| Material |
■ ■ ■ ■ ■

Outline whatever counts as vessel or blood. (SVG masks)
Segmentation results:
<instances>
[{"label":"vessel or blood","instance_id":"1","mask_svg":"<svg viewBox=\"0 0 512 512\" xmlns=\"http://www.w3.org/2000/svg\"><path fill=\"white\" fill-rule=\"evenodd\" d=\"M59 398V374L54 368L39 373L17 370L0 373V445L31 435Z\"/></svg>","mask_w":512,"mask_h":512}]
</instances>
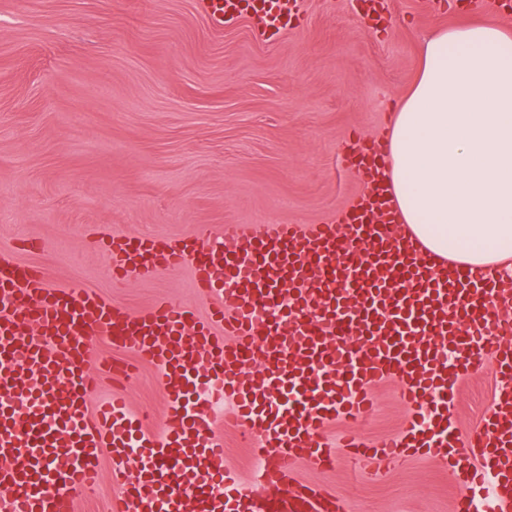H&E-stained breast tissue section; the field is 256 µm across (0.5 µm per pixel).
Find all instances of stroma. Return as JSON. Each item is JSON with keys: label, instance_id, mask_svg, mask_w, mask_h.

■ ■ ■ ■ ■

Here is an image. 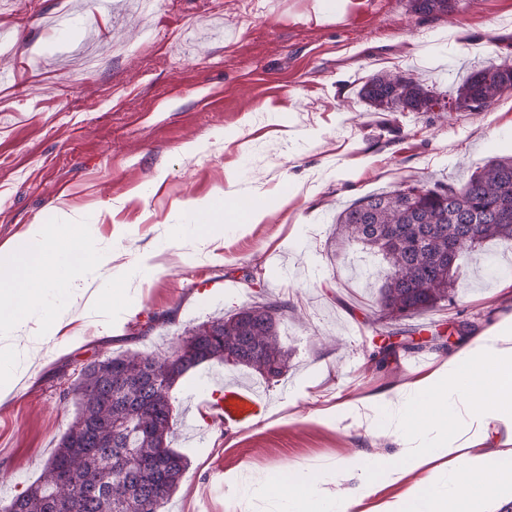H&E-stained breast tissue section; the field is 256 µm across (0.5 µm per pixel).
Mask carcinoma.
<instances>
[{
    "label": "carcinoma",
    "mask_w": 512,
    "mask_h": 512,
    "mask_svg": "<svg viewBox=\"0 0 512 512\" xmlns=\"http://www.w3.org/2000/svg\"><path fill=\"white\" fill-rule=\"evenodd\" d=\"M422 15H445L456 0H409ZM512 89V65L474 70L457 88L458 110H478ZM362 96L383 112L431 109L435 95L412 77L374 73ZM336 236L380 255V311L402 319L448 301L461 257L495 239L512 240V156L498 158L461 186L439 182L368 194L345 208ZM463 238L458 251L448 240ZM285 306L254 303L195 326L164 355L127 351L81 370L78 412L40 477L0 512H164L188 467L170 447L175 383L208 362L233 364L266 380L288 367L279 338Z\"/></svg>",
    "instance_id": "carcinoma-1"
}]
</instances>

■ ■ ■ ■ ■

| Problem statement |
Using the data above, which lines fall from the one with "Outline whatever counts" through the one with "Find all instances"? Repeat them exactly, ends included, minus any pictures.

| Response |
Outline whatever counts as vessel or blood. (SVG masks)
Segmentation results:
<instances>
[{"label":"vessel or blood","instance_id":"1","mask_svg":"<svg viewBox=\"0 0 512 512\" xmlns=\"http://www.w3.org/2000/svg\"><path fill=\"white\" fill-rule=\"evenodd\" d=\"M59 398V374L54 368L39 373L17 370L0 373V445L31 435Z\"/></svg>","mask_w":512,"mask_h":512}]
</instances>
H&E-stained breast tissue section; the field is 256 µm across (0.5 µm per pixel).
Find all instances of stroma. Return as JSON. Each item is JSON with keys: label, instance_id, mask_svg, mask_w, mask_h.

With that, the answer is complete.